**PROBLEM REQUIREMENTS:**
From the data underneath, reproduce exactly the stretch that begins at the line with "orange carton [651,474,725,572]" and ends after the line with "none -> blue fork [862,354,943,420]".

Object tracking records
((

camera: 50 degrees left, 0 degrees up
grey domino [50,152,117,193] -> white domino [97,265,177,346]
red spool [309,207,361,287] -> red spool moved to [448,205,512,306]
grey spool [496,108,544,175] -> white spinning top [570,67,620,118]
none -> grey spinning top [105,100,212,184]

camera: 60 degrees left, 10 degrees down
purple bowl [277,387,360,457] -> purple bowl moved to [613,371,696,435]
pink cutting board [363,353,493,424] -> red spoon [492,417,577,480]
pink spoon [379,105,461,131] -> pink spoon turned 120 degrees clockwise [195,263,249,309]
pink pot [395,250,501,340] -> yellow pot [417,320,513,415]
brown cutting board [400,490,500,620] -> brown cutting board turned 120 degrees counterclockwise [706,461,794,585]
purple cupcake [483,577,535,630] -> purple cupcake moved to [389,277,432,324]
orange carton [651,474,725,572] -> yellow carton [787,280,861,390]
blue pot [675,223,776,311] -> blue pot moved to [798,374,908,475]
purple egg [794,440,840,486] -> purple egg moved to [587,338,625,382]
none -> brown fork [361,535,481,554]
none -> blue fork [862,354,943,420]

))
((

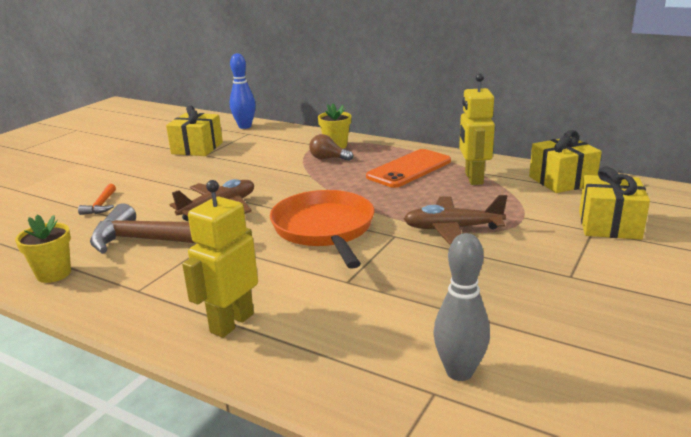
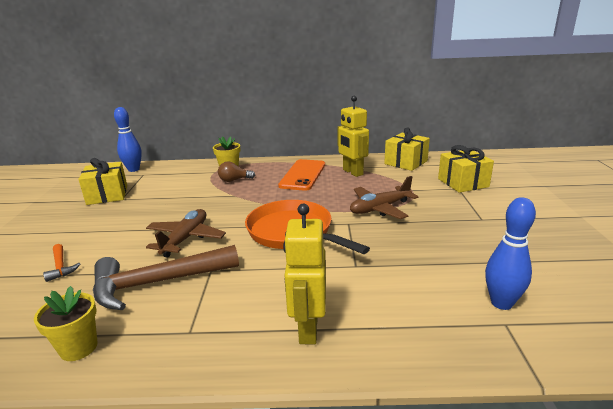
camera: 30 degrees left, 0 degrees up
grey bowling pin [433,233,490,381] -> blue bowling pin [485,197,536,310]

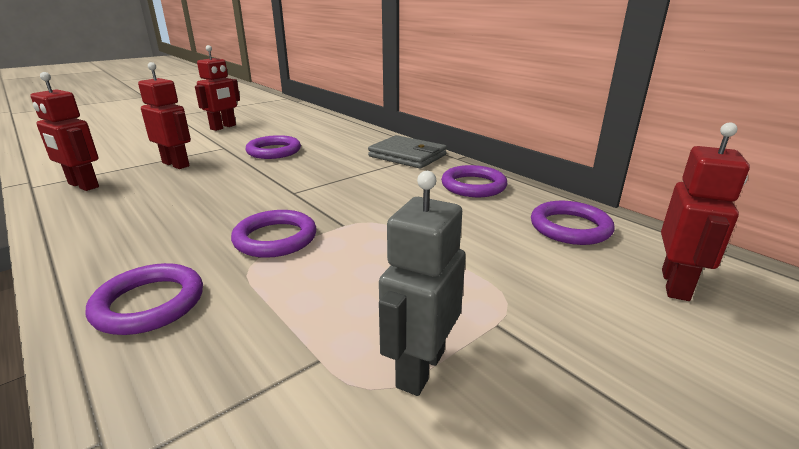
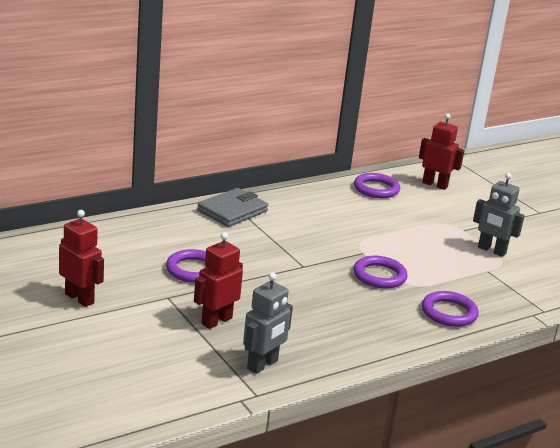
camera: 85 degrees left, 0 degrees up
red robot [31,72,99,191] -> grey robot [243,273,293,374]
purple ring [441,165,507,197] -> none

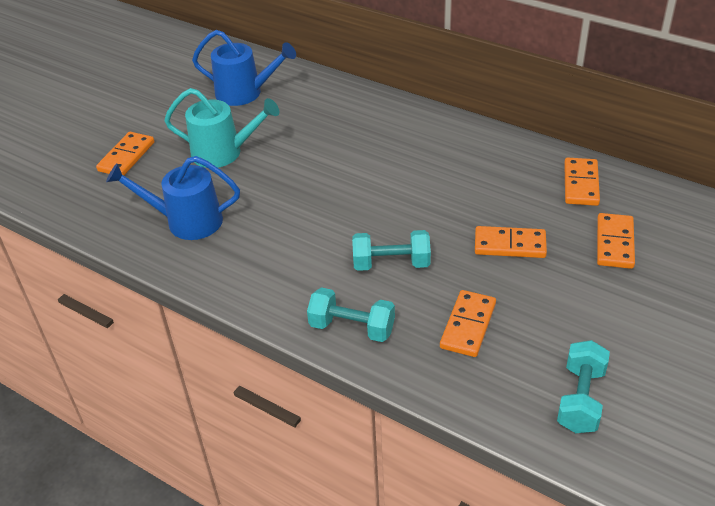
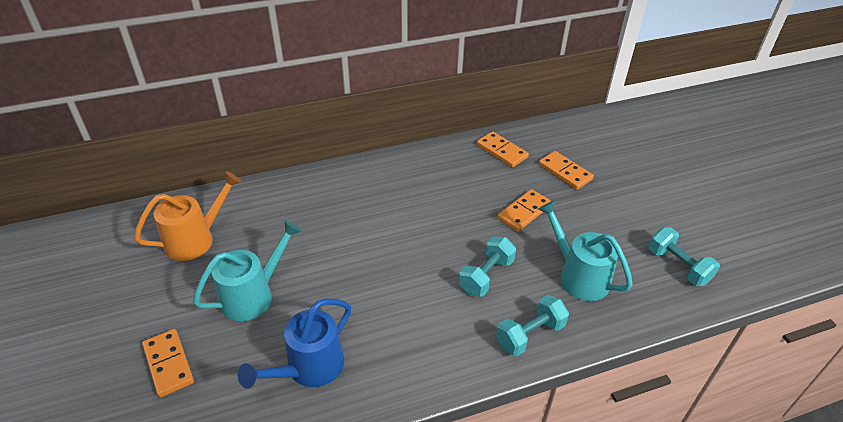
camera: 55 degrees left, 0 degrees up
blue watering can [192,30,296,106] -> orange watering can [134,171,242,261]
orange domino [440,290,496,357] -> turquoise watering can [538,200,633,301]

))

**RESPONSE AREA:**
orange carton [651,474,725,572] -> yellow carton [787,280,861,390]
blue pot [675,223,776,311] -> blue pot moved to [798,374,908,475]
purple egg [794,440,840,486] -> purple egg moved to [587,338,625,382]
none -> brown fork [361,535,481,554]
none -> blue fork [862,354,943,420]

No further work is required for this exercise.